Instructions for the task: The lines to copy are those with "mouse" in them. Pull each one from the entries below.

Supplied records:
-- Opening Marker --

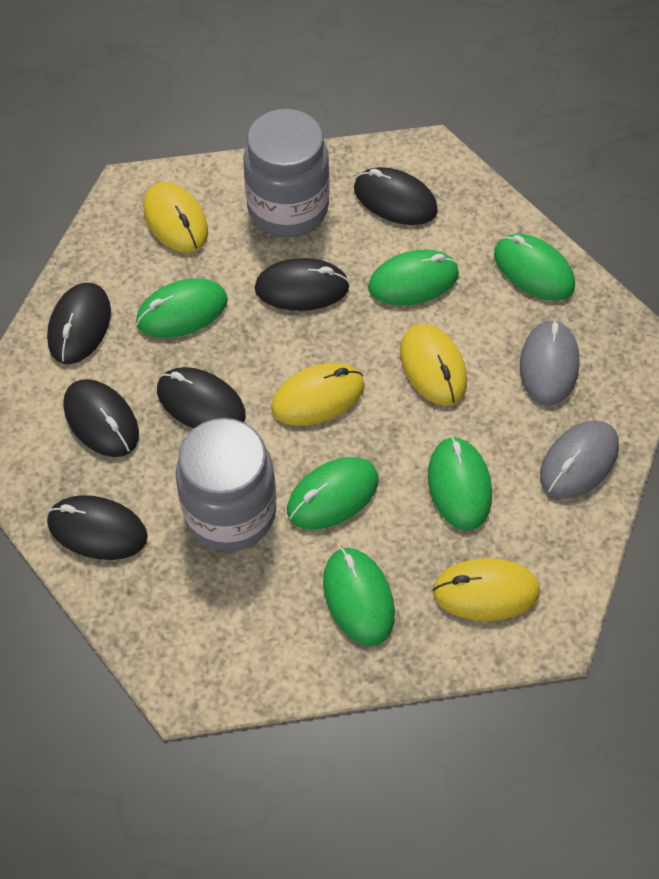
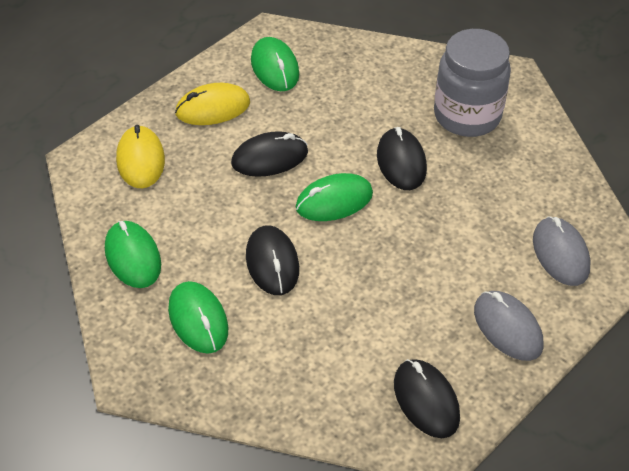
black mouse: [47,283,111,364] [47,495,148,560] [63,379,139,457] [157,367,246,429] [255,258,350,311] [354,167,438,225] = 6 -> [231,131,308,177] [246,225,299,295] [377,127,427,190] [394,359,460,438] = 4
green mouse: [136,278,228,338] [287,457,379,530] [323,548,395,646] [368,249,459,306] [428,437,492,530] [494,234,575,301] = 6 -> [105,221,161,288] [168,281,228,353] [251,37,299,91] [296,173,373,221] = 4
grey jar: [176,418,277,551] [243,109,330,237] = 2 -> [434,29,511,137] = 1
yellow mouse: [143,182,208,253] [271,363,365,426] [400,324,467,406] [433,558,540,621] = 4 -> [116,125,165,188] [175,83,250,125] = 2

-- Closing Marker --
-- Opening Marker --

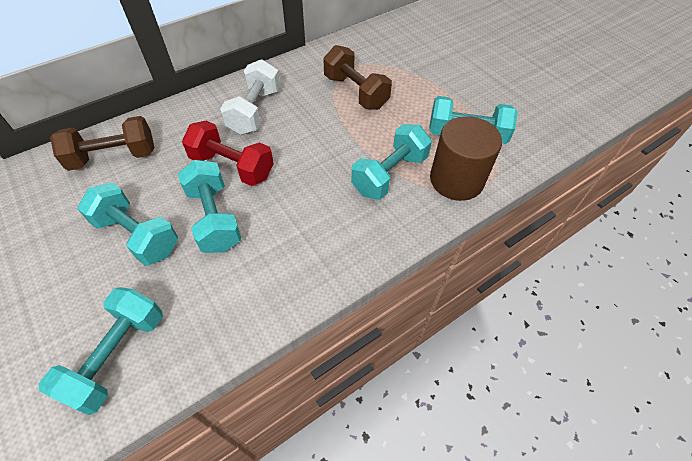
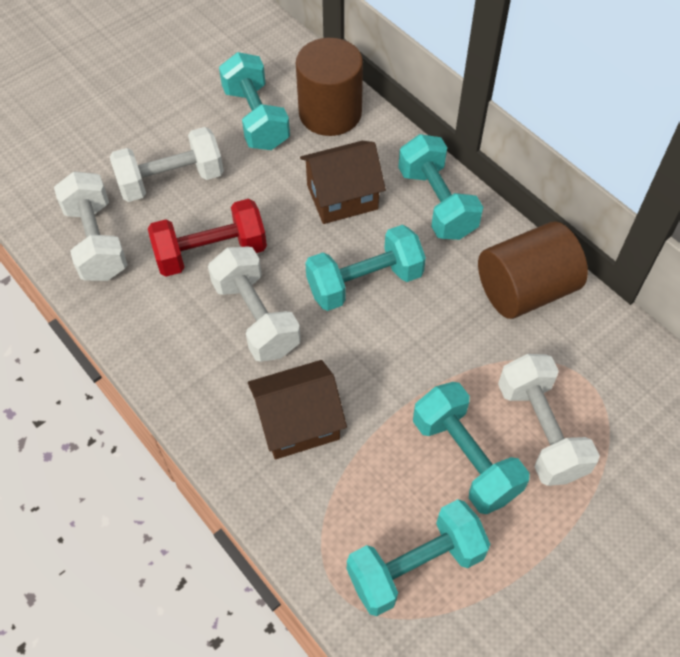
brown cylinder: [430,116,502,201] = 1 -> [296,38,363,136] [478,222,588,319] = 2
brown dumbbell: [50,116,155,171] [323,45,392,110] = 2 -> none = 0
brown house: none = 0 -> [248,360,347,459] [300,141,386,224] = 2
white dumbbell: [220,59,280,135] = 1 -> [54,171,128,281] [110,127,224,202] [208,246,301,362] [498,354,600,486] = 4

-- Closing Marker --

Written response:
black mouse: [47,283,111,364] [47,495,148,560] [63,379,139,457] [157,367,246,429] [255,258,350,311] [354,167,438,225] = 6 -> [231,131,308,177] [246,225,299,295] [377,127,427,190] [394,359,460,438] = 4
green mouse: [136,278,228,338] [287,457,379,530] [323,548,395,646] [368,249,459,306] [428,437,492,530] [494,234,575,301] = 6 -> [105,221,161,288] [168,281,228,353] [251,37,299,91] [296,173,373,221] = 4
yellow mouse: [143,182,208,253] [271,363,365,426] [400,324,467,406] [433,558,540,621] = 4 -> [116,125,165,188] [175,83,250,125] = 2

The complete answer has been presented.